━━ RECORDS
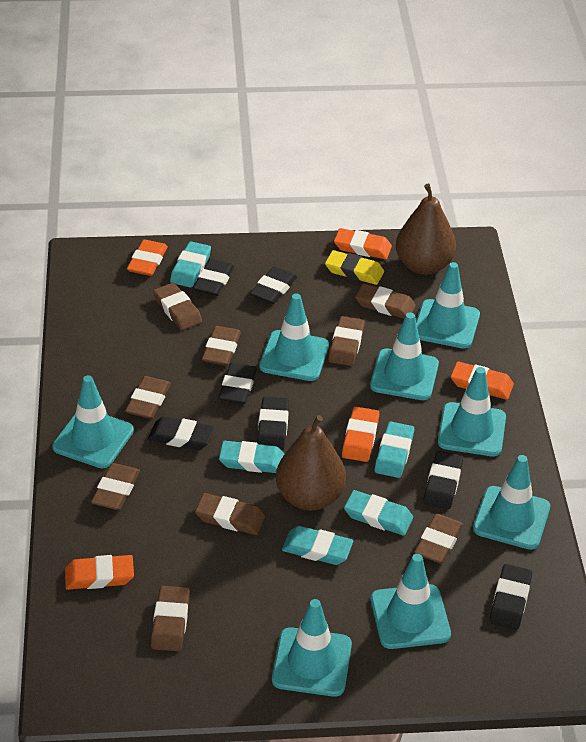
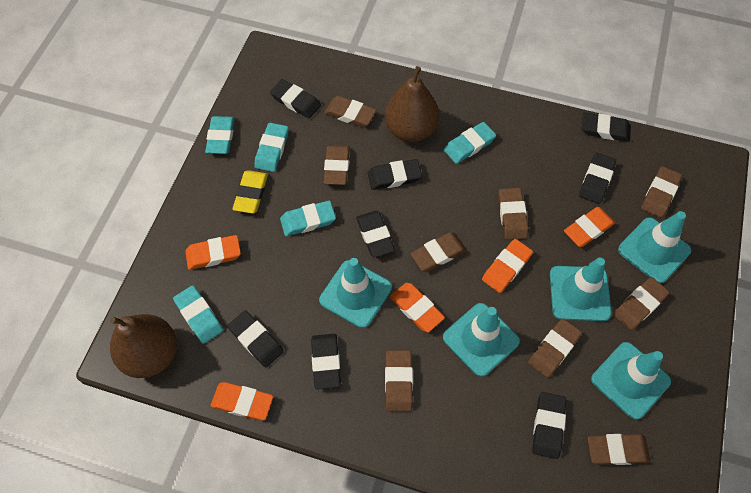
black eraser: 7 -> 8
turquoise traffic cone: 8 -> 5

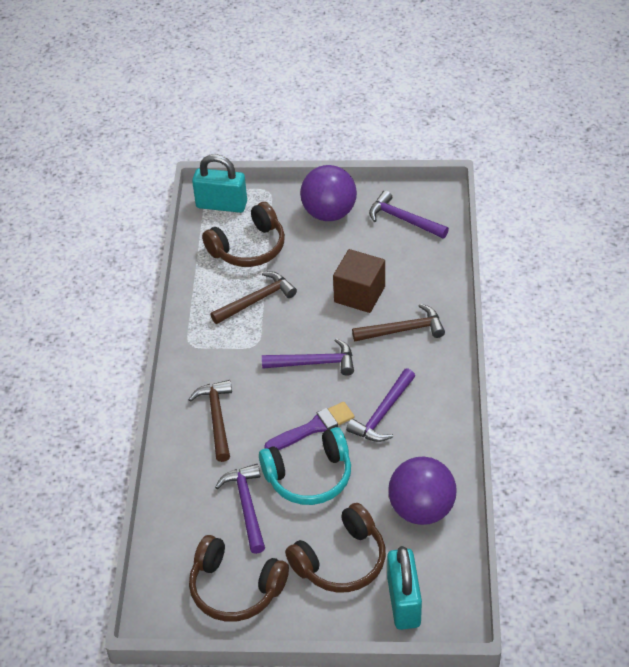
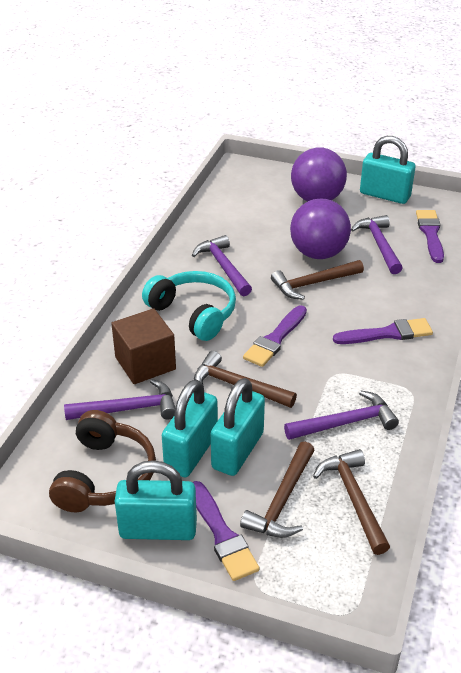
brown hammer: 3 -> 4
brown headphones: 3 -> 1
purple brush: 1 -> 4
turquoise padlock: 2 -> 4

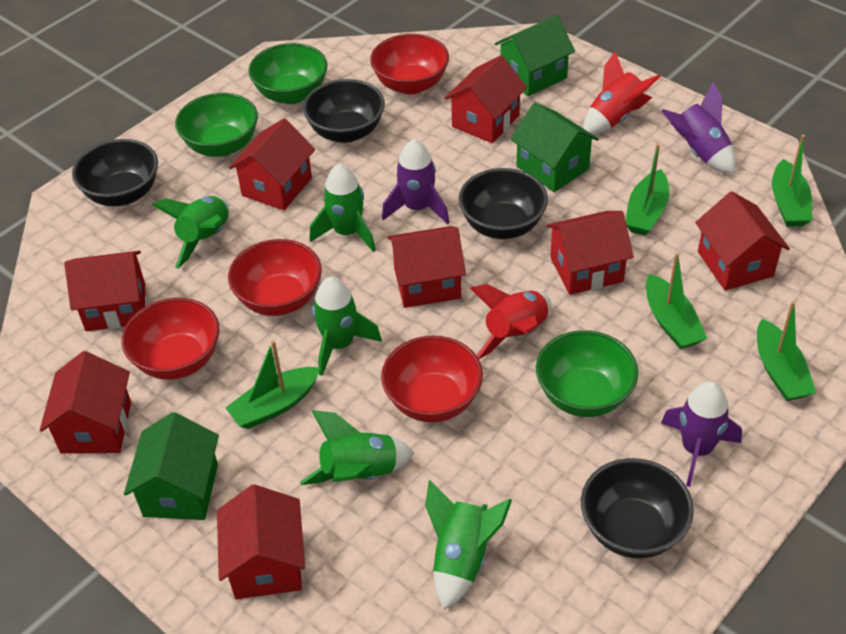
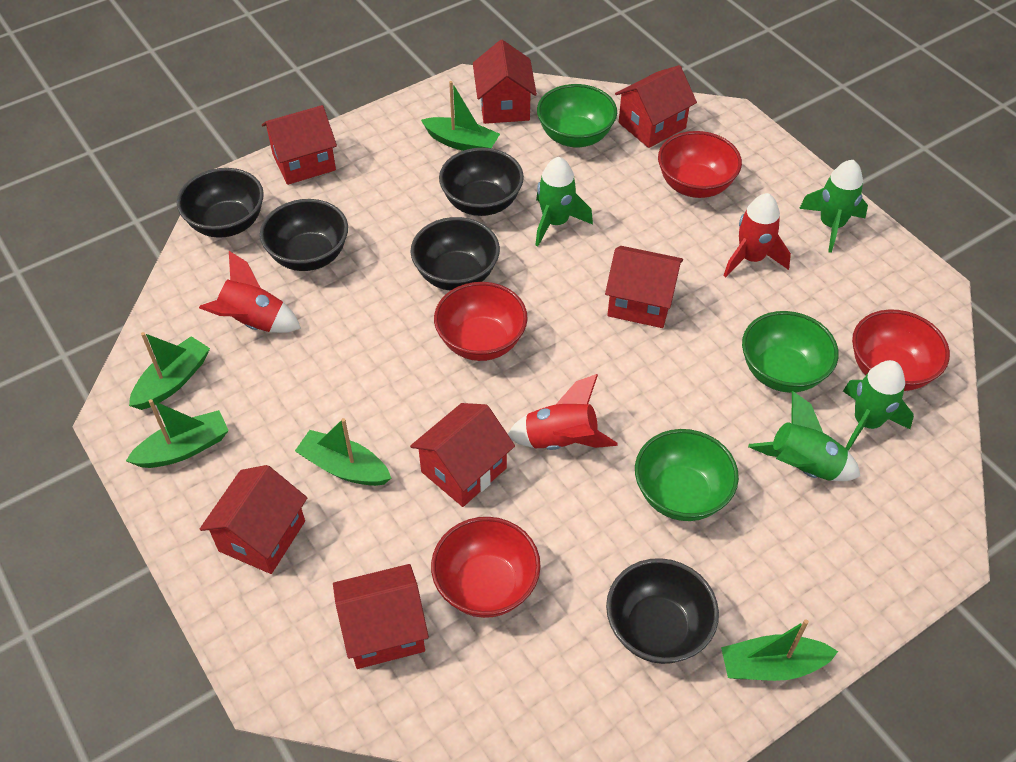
black bowl: 4 -> 5
green house: 3 -> 0
green rocket: 5 -> 4
purple rocket: 3 -> 0
red house: 8 -> 7
red rocket: 2 -> 3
━━━━
**WORK REQUIRED**
From the line that contains "brown hammer: 3 -> 4" through the last line of the entries, transcribe every line exactly, leaving out the pictures.

**OUTPUT**
brown hammer: 3 -> 4
brown headphones: 3 -> 1
purple brush: 1 -> 4
turquoise padlock: 2 -> 4

black bowl: 4 -> 5
green house: 3 -> 0
green rocket: 5 -> 4
purple rocket: 3 -> 0
red house: 8 -> 7
red rocket: 2 -> 3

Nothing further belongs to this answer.